#### INPUT MATERIAL:
● ● ● ● ● ● ●
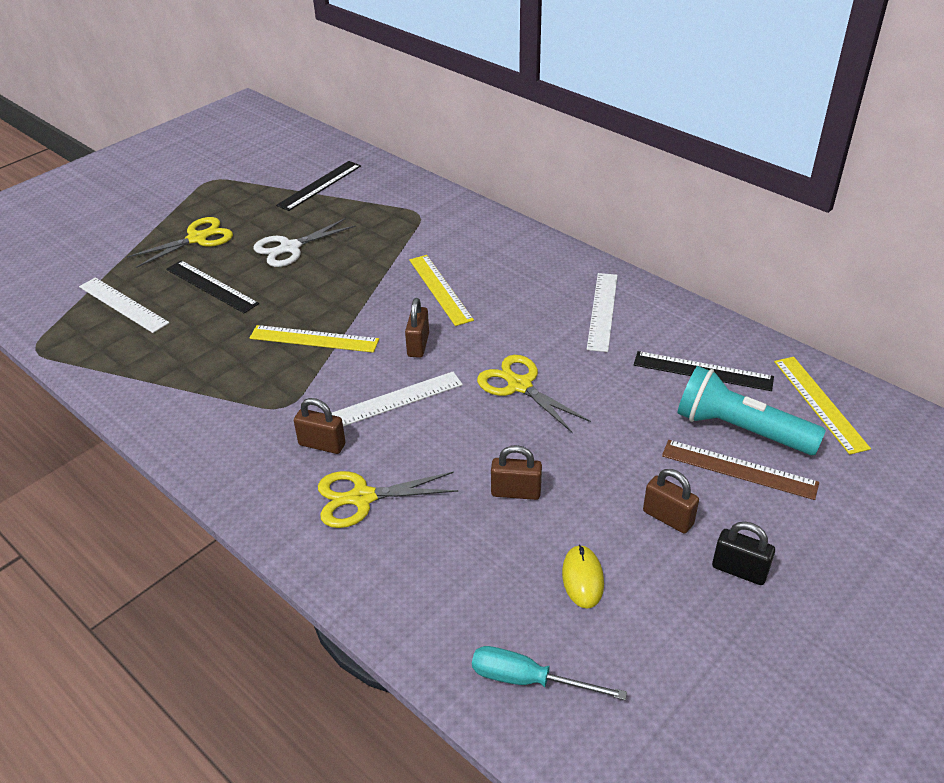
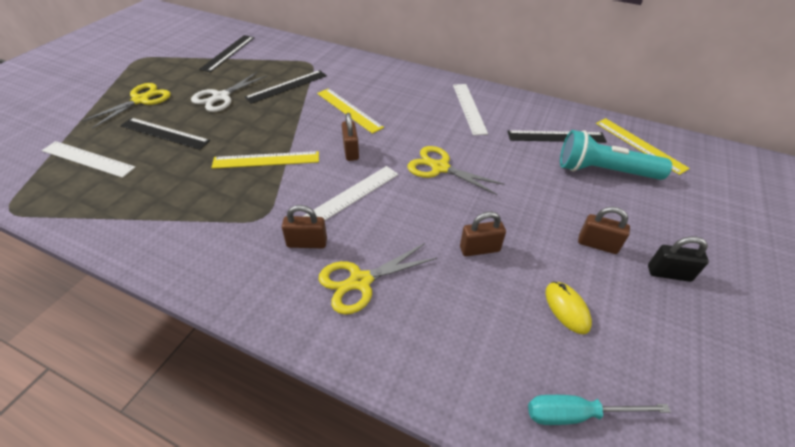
camera: 20 degrees left, 5 degrees up
brown ruler [662,440,819,500] -> none
none -> black ruler [244,70,327,104]

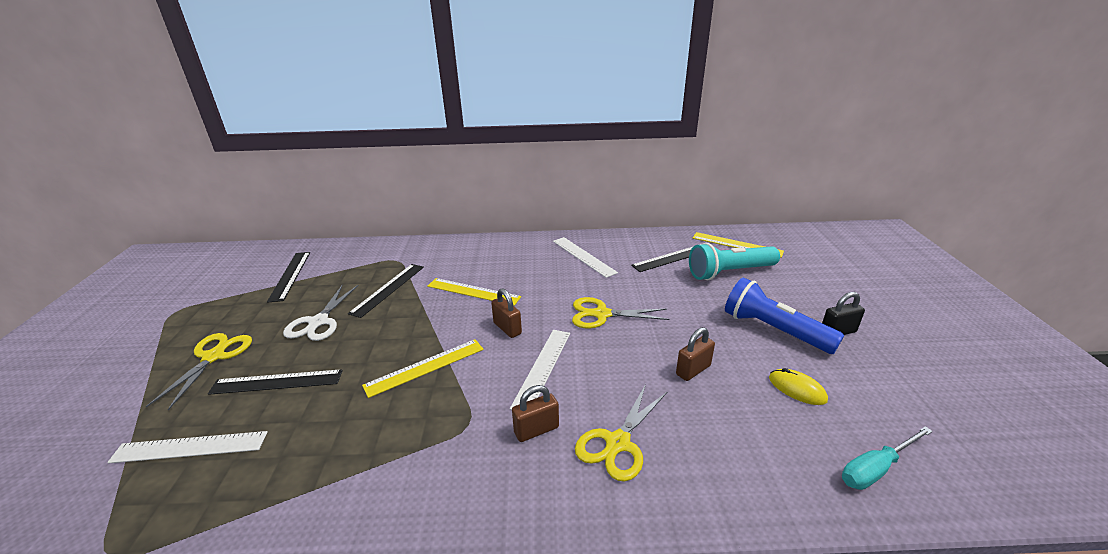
camera: 25 degrees left, 15 degrees down
brown padlock [578,207,630,254] -> blue flashlight [725,277,844,354]

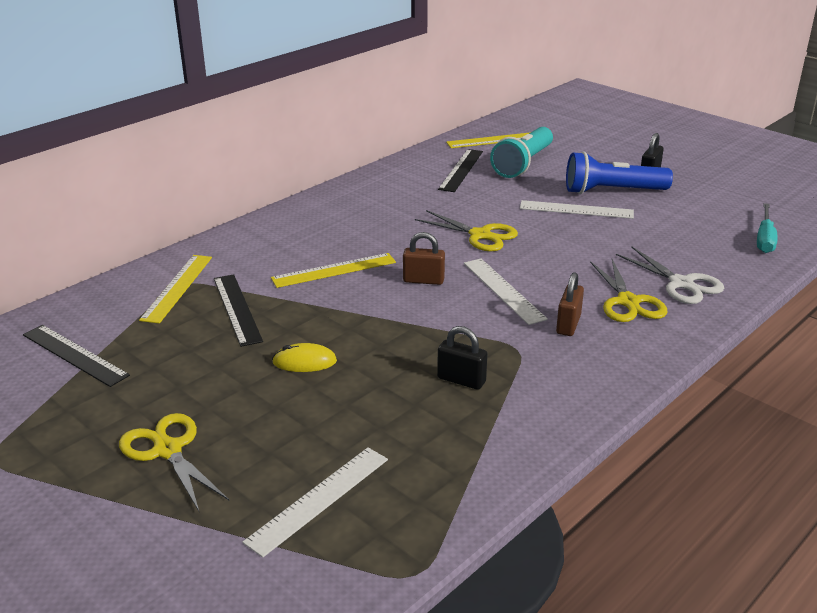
camera: 45 degrees left, 0 degrees up
black ruler [208,369,343,395] -> none
white scissors [283,284,359,341] -> white scissors moved to [616,246,724,304]
yellow ruler [362,339,484,398] -> yellow ruler moved to [139,255,212,324]
white ruler [553,237,618,278] -> white ruler moved to [520,200,634,219]
yellow scissors [572,297,669,329] -> yellow scissors turned 105 degrees counterclockwise [415,210,518,251]
brown padlock [676,327,715,381] -> none
yellow mouse [769,368,828,405] -> yellow mouse moved to [272,343,337,372]
none -> black padlock [437,326,487,390]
● ● ● ● ● ● ●
Would you return all of the entries unchanged while omitting the images?

camera: 20 degrees left, 5 degrees up
brown ruler [662,440,819,500] -> none
none -> black ruler [244,70,327,104]

camera: 25 degrees left, 15 degrees down
brown padlock [578,207,630,254] -> blue flashlight [725,277,844,354]

camera: 45 degrees left, 0 degrees up
black ruler [208,369,343,395] -> none
white scissors [283,284,359,341] -> white scissors moved to [616,246,724,304]
yellow ruler [362,339,484,398] -> yellow ruler moved to [139,255,212,324]
white ruler [553,237,618,278] -> white ruler moved to [520,200,634,219]
yellow scissors [572,297,669,329] -> yellow scissors turned 105 degrees counterclockwise [415,210,518,251]
brown padlock [676,327,715,381] -> none
yellow mouse [769,368,828,405] -> yellow mouse moved to [272,343,337,372]
none -> black padlock [437,326,487,390]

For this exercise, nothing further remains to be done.